-- WHAT TO WORK ON --
Each record that comes next should be output exactly; pictures do not belong in the copy.

-- Data extracted from a collection --
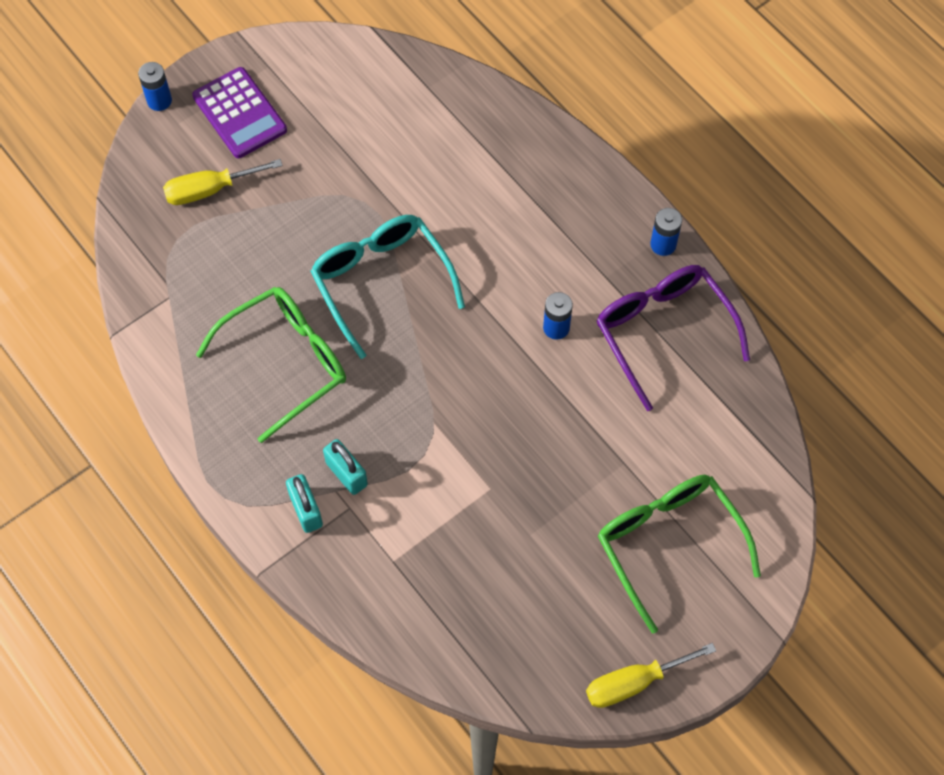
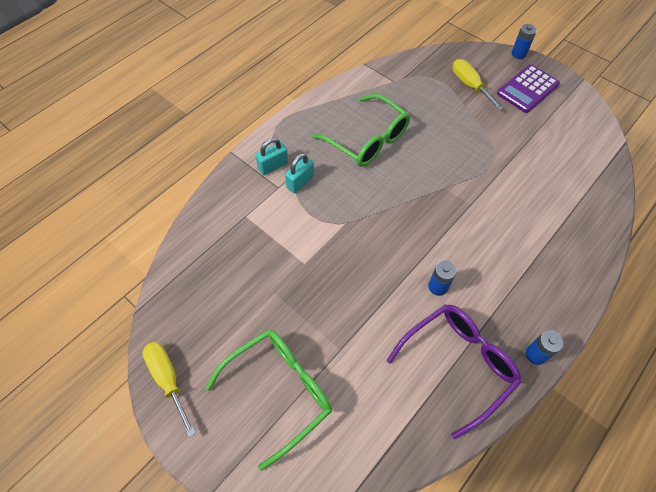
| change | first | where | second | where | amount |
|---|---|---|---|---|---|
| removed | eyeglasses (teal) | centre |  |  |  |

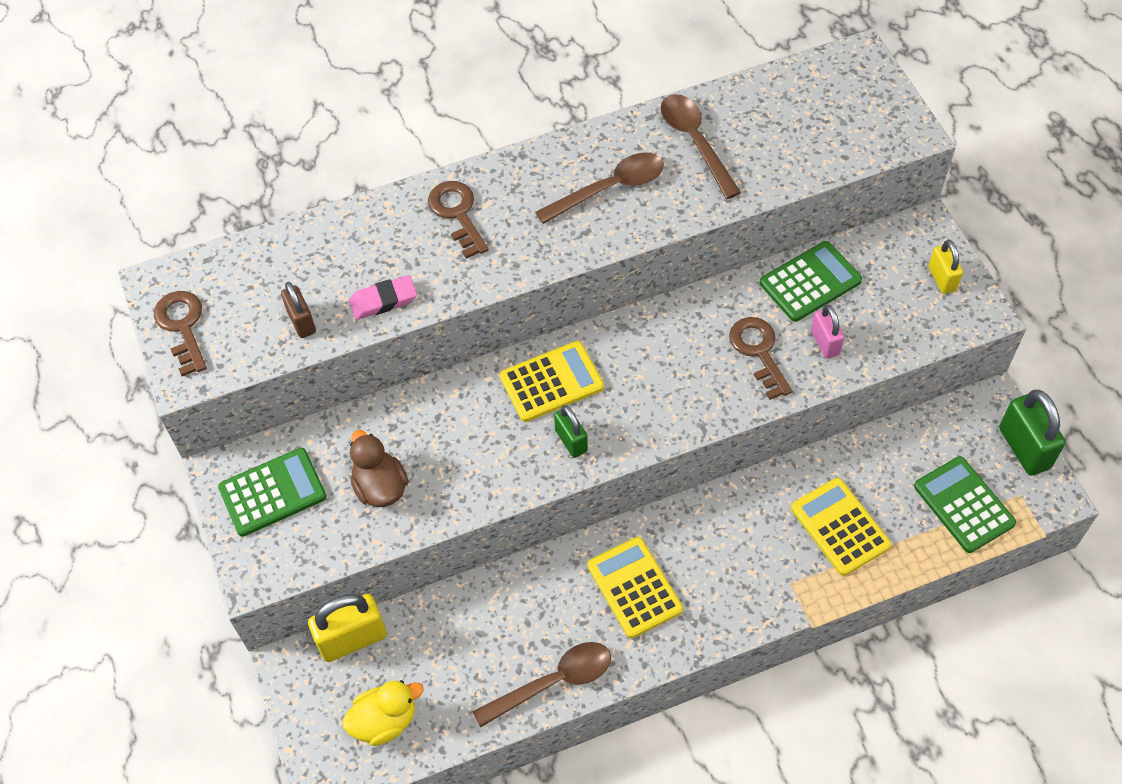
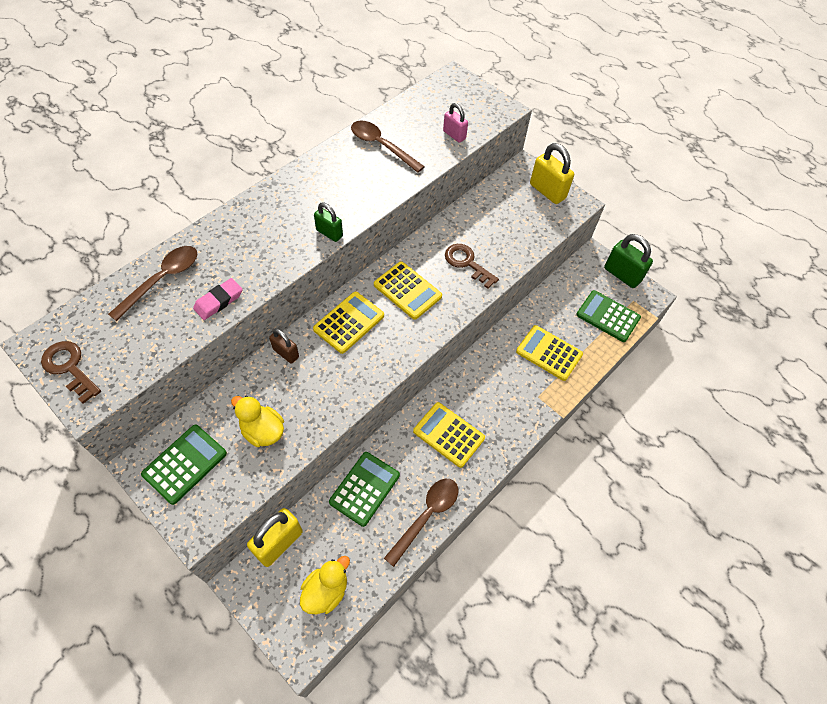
| change | first | where | second | where | amount |
|---|---|---|---|---|---|
| moved | teaspoon (brown) (2nd from left in the first image) | top centre | teaspoon (brown) (1st from left) | middle left |  |
| removed | latchkey (brown) (2nd from left) | top centre |  |  |  |
| resized | padlock (bright yellow) (2nd from left) | middle right |  | top right | x1.67 |
| moved | adding machine (leaf-green) (2nd from left) | middle right |  | bottom centre |  |
| moved | padlock (brown) | middle left |  | centre |  |
| moved | padlock (pink) | middle right |  | top centre |  |
| moved | padlock (leaf-green) (1st from left) | centre |  | top centre |  |
| recoloured | rubber duck (brown) | centre | rubber duck (bright yellow) (1st from left) | middle left |  |
| added |  |  | adding machine (bright yellow) (2nd from left) | centre |  |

-- RESPONSE TO THIS TASK --
| change | first | where | second | where | amount |
|---|---|---|---|---|---|
| removed | eyeglasses (teal) | centre |  |  |  |

| change | first | where | second | where | amount |
|---|---|---|---|---|---|
| moved | teaspoon (brown) (2nd from left in the first image) | top centre | teaspoon (brown) (1st from left) | middle left |  |
| removed | latchkey (brown) (2nd from left) | top centre |  |  |  |
| resized | padlock (bright yellow) (2nd from left) | middle right |  | top right | x1.67 |
| moved | adding machine (leaf-green) (2nd from left) | middle right |  | bottom centre |  |
| moved | padlock (brown) | middle left |  | centre |  |
| moved | padlock (pink) | middle right |  | top centre |  |
| moved | padlock (leaf-green) (1st from left) | centre |  | top centre |  |
| recoloured | rubber duck (brown) | centre | rubber duck (bright yellow) (1st from left) | middle left |  |
| added |  |  | adding machine (bright yellow) (2nd from left) | centre |  |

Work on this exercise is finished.